:: Input data

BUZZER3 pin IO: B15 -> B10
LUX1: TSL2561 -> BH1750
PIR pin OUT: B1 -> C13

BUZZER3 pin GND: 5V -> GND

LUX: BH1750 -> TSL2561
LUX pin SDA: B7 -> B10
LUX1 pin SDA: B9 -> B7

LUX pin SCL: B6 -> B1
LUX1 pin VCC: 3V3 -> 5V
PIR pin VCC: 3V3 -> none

::::
:: Input data

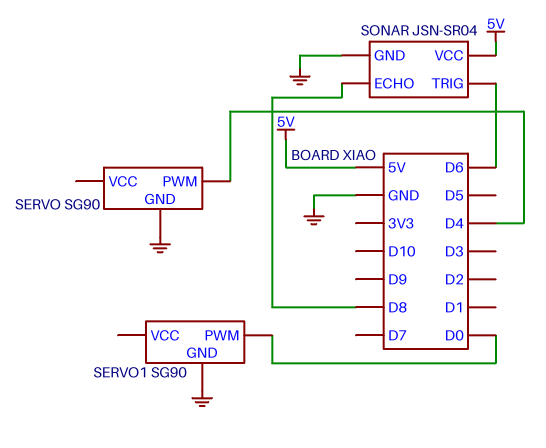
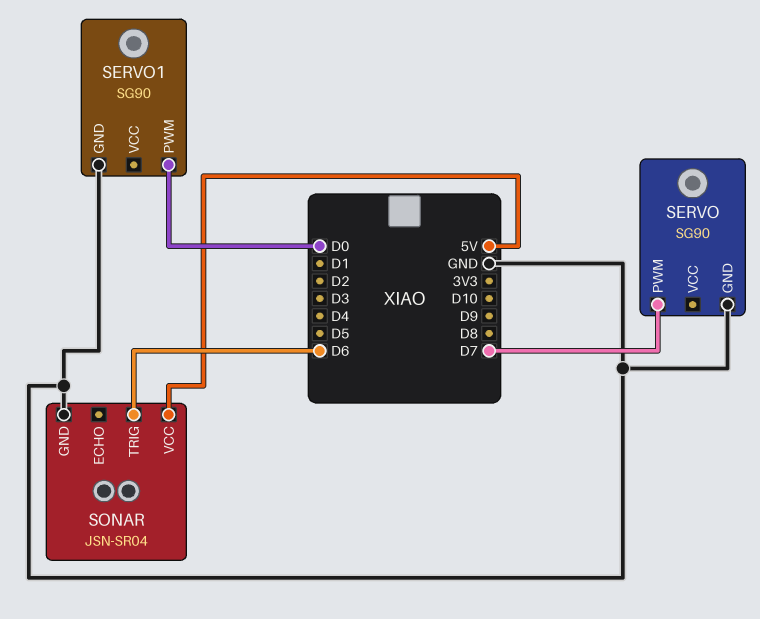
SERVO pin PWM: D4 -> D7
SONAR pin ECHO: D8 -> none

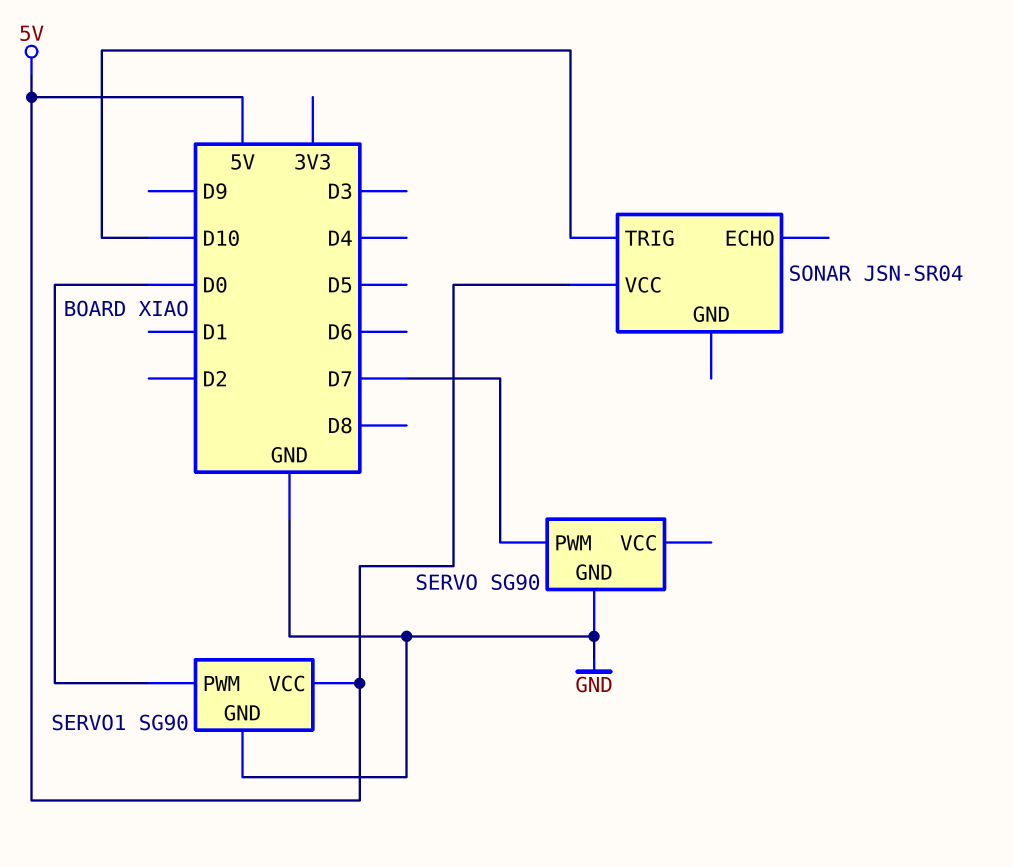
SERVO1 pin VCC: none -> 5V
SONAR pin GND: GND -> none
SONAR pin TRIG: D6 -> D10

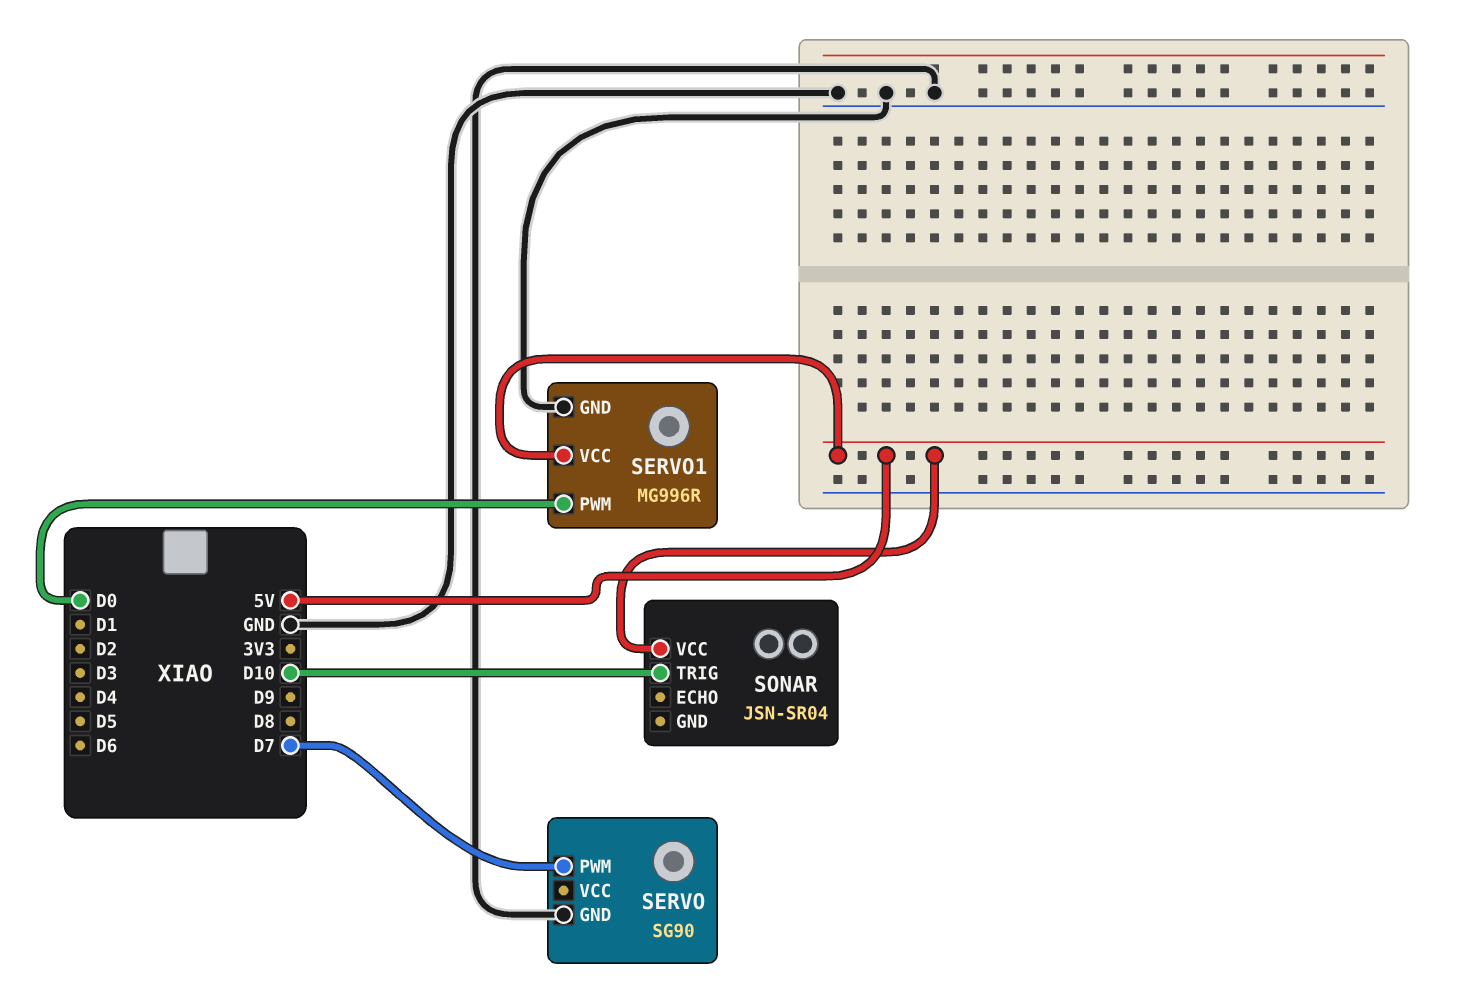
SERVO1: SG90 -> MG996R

::::

In the material above, find the lines that contain "SONAR" and show them.

SONAR pin ECHO: D8 -> none
SONAR pin GND: GND -> none
SONAR pin TRIG: D6 -> D10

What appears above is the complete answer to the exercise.